* **TO BE DONE**:
Please write out, word for word, the part of the items below that opens with the line containing "Question: Which object" and closes with the line containing "Answer: (A)", both of those lines included.

* **MATERIAL FOR THIS EXERCISE**:
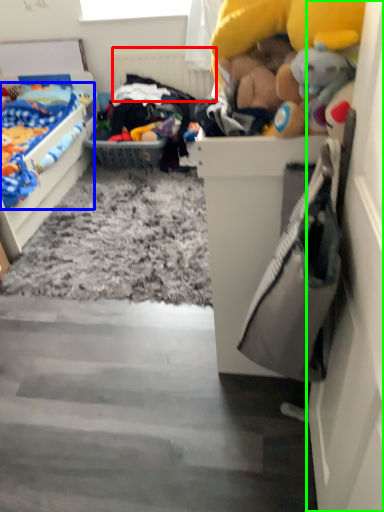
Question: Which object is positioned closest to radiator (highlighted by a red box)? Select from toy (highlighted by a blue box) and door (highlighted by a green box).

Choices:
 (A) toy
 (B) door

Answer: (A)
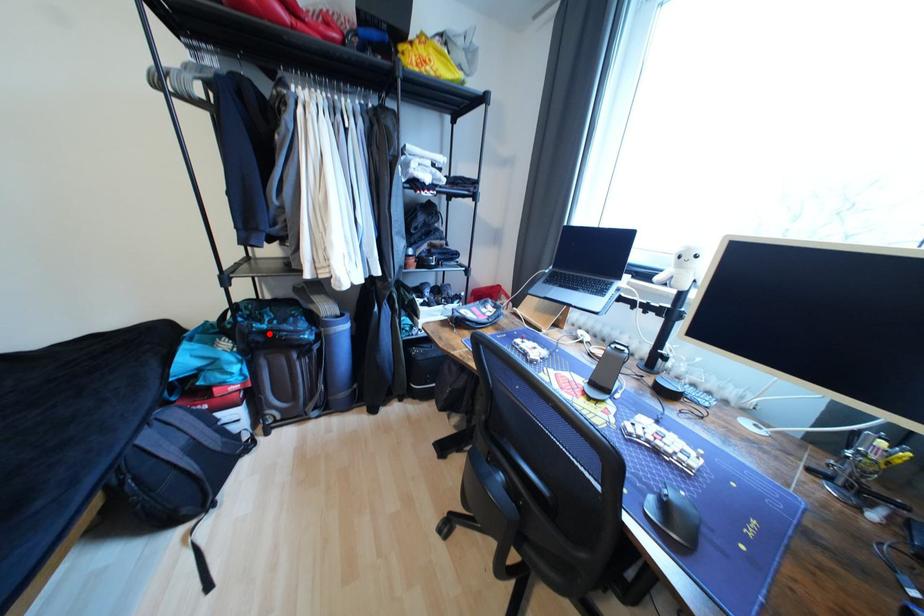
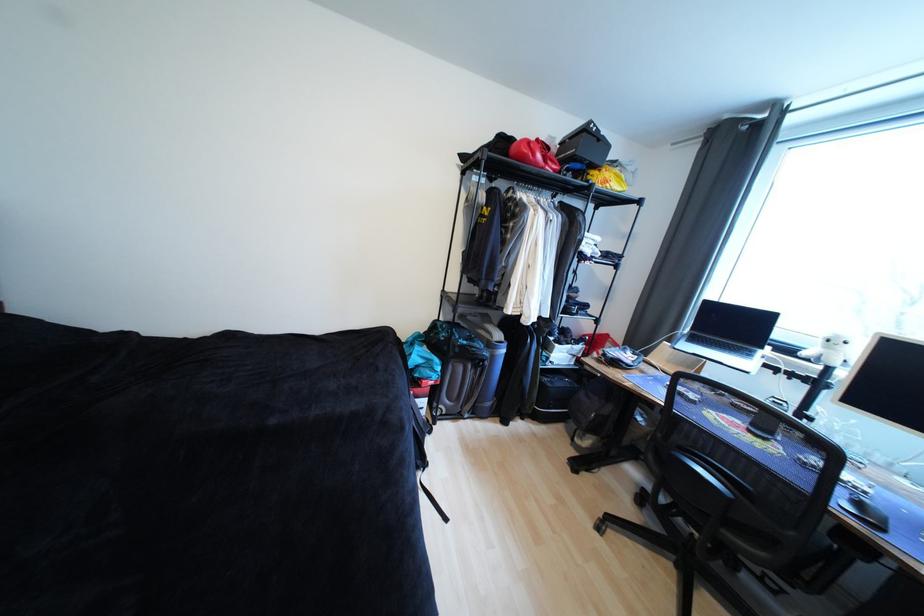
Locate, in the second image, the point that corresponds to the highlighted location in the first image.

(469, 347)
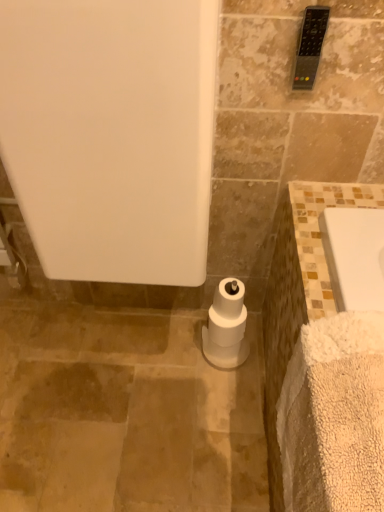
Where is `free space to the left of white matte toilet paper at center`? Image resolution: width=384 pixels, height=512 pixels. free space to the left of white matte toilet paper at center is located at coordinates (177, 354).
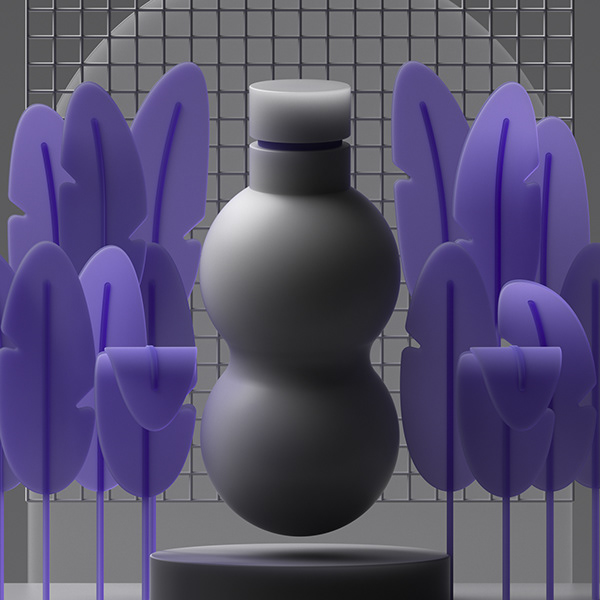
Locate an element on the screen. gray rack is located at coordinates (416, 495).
==
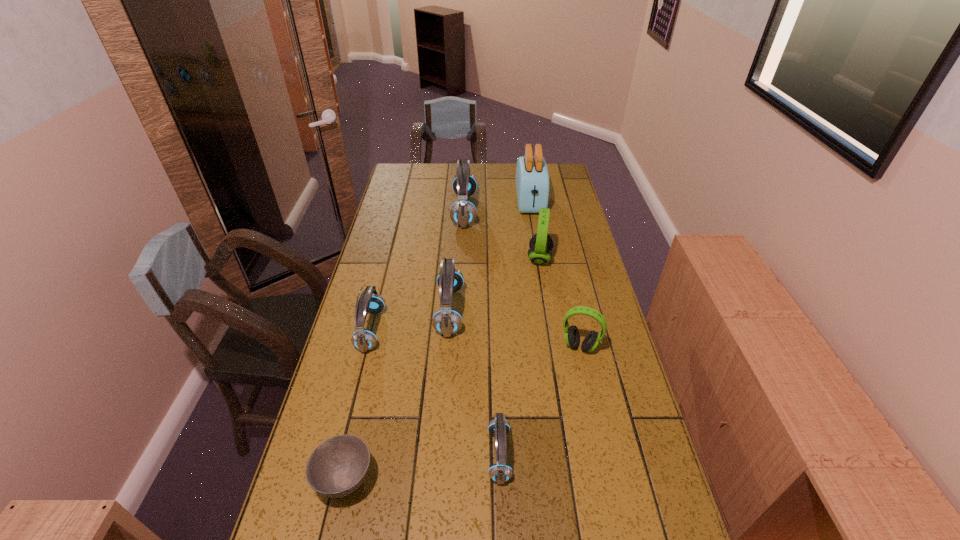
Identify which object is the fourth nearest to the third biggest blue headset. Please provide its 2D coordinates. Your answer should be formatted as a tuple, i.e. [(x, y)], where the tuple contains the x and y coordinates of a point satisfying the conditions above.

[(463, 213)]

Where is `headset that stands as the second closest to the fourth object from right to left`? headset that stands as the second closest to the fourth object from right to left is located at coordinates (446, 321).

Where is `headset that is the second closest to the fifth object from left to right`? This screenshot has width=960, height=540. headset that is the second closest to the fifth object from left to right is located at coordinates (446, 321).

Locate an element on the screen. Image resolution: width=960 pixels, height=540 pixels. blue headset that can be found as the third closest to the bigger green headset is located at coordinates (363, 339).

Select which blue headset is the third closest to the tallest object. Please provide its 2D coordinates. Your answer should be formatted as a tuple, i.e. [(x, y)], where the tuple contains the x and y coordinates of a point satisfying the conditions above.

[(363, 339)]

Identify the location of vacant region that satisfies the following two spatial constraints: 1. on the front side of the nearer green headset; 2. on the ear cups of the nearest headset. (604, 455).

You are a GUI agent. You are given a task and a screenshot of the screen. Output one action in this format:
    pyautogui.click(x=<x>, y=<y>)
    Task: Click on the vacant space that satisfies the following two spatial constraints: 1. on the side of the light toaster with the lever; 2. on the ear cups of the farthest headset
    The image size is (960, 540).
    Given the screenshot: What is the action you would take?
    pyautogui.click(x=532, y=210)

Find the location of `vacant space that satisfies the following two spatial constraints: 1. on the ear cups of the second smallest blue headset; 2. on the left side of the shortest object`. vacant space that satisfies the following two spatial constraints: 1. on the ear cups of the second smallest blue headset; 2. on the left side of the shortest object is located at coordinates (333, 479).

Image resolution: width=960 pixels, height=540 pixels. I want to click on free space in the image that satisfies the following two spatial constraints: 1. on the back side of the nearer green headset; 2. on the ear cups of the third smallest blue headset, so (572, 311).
---
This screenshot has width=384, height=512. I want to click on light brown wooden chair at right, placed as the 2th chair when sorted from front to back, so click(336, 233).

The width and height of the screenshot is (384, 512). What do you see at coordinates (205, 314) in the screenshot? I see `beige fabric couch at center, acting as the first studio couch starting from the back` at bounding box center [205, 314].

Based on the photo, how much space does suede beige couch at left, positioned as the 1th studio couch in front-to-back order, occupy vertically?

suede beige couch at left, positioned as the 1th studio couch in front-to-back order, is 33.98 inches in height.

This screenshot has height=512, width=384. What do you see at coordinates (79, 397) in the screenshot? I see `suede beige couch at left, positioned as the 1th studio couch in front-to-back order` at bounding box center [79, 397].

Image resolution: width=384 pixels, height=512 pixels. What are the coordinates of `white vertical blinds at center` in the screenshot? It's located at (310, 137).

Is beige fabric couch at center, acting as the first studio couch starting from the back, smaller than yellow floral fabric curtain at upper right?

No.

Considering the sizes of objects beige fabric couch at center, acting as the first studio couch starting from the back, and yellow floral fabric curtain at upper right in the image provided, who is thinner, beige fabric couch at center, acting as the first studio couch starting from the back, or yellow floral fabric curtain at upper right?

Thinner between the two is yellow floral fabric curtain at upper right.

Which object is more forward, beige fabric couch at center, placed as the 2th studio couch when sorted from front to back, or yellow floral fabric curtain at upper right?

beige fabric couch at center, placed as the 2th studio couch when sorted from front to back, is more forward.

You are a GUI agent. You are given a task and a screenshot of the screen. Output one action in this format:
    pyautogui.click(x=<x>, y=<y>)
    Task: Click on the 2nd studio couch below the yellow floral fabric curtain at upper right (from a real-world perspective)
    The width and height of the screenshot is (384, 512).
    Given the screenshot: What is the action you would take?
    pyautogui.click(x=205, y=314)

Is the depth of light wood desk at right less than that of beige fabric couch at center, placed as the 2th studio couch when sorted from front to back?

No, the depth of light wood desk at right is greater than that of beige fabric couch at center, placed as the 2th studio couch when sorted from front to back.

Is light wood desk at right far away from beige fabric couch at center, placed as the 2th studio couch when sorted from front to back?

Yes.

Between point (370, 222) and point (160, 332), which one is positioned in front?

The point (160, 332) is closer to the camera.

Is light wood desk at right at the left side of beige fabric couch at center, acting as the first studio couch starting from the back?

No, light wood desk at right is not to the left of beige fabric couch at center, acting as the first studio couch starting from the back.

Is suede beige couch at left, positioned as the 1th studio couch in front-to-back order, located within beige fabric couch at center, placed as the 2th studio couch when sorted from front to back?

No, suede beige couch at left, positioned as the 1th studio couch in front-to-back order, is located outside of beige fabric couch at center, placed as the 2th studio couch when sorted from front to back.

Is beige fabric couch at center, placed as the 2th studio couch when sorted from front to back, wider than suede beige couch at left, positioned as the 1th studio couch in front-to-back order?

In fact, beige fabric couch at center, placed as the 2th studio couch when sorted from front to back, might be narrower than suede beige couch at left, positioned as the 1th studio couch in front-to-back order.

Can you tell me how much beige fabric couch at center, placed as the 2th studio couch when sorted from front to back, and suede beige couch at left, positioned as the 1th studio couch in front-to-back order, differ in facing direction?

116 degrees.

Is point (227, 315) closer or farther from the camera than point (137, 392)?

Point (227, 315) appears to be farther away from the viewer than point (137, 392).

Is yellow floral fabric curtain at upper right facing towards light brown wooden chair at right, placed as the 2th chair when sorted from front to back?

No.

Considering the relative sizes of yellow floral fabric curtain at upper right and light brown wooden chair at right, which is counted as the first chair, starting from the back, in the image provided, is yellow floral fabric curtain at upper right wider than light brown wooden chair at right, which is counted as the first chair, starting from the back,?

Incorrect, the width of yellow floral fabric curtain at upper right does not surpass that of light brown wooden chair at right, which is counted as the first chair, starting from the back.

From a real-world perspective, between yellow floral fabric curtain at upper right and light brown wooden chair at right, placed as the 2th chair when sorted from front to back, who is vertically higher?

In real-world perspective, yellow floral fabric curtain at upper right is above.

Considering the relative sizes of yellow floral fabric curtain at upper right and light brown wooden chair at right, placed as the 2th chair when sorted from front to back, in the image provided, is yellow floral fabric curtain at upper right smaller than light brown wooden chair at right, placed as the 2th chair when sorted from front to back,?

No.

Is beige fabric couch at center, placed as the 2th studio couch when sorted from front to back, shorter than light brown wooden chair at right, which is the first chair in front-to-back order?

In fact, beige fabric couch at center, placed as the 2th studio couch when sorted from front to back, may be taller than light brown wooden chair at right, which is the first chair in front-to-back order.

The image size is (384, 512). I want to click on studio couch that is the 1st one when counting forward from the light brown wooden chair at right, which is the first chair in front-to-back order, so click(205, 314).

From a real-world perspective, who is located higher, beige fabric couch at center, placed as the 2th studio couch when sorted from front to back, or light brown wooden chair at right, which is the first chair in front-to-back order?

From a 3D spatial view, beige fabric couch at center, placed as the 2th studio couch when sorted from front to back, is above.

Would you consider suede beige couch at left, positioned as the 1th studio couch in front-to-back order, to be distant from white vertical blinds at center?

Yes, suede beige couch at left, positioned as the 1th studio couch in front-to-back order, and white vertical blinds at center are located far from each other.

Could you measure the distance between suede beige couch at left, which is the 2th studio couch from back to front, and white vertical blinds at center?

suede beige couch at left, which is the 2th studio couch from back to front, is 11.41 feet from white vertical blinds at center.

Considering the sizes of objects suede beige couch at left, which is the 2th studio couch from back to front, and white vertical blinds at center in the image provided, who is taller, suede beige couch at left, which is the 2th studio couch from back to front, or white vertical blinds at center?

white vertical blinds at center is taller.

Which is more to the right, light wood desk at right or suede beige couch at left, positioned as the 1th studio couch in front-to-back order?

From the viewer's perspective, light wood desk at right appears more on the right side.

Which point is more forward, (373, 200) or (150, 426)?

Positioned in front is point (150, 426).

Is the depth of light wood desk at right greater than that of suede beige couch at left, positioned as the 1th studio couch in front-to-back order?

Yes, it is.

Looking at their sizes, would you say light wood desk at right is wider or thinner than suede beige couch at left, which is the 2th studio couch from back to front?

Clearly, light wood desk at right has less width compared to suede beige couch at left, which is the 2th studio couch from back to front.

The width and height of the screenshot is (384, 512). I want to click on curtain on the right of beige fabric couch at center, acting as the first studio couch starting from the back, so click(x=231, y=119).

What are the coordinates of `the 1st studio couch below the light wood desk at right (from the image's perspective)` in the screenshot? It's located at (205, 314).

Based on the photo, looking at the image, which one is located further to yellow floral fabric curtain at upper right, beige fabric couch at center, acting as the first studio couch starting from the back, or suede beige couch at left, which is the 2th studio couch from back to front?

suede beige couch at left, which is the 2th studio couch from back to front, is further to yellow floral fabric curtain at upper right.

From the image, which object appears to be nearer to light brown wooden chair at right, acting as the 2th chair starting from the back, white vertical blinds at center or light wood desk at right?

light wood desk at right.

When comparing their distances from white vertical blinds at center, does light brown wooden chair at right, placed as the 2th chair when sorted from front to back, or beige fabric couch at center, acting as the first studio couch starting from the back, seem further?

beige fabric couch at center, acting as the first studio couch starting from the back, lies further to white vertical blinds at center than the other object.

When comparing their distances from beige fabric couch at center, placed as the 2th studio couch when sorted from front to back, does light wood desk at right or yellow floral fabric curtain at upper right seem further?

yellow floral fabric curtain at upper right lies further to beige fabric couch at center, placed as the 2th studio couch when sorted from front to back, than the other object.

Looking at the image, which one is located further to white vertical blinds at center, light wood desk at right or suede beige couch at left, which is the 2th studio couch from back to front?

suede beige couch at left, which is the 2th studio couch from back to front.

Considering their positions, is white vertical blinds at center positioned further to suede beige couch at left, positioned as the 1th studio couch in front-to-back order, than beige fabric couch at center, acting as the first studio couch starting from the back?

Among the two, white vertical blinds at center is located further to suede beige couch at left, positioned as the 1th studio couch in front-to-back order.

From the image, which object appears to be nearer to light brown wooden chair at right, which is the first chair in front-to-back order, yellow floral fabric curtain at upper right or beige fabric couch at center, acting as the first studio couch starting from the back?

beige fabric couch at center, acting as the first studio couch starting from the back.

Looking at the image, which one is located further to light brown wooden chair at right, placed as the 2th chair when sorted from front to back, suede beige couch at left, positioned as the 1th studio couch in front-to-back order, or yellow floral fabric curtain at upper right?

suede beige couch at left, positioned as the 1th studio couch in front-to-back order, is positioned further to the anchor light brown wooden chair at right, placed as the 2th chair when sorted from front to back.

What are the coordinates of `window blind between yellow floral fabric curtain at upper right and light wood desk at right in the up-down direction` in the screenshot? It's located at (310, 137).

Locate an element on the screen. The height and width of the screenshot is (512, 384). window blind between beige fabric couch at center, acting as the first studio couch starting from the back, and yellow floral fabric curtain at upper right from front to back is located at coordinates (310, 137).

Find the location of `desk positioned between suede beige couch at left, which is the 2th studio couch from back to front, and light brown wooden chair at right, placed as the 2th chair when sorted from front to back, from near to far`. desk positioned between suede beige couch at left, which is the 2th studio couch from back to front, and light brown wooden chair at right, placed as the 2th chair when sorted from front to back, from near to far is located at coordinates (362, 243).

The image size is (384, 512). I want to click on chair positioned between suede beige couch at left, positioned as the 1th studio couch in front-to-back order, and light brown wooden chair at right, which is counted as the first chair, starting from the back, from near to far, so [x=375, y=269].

* **WRITTEN ANSWER**:
Question: Which object is positioned closest to radiator (highlighted by a red box)? Select from toy (highlighted by a blue box) and door (highlighted by a green box).

Choices:
 (A) toy
 (B) door

Answer: (A)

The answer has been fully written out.